Information shown:

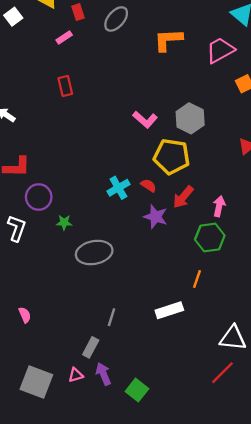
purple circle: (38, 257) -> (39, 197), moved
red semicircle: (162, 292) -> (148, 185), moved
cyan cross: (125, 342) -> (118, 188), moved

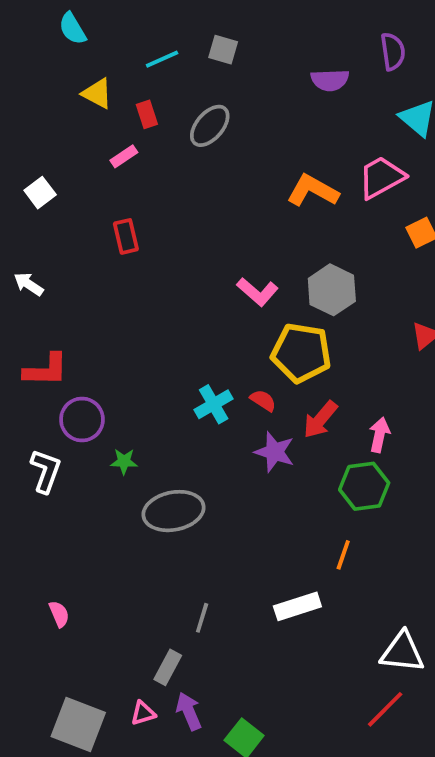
white square: (13, 17) -> (40, 193), moved
orange L-shape: (168, 40) -> (313, 191), moved, turned 32

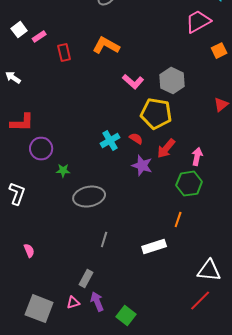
pink rectangle: (124, 156) -> (39, 37), moved
orange L-shape: (313, 191) -> (106, 46), moved
white L-shape: (46, 471) -> (17, 194), moved
gray line: (202, 618) -> (104, 240), moved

What you have to do: Set down the data exactly as it appears, without any images.

Exercise response:
purple circle: (38, 257) -> (39, 197), moved
red semicircle: (162, 292) -> (148, 185), moved
cyan cross: (125, 342) -> (118, 188), moved

white square: (13, 17) -> (40, 193), moved
orange L-shape: (168, 40) -> (313, 191), moved, turned 32

pink rectangle: (124, 156) -> (39, 37), moved
orange L-shape: (313, 191) -> (106, 46), moved
white L-shape: (46, 471) -> (17, 194), moved
gray line: (202, 618) -> (104, 240), moved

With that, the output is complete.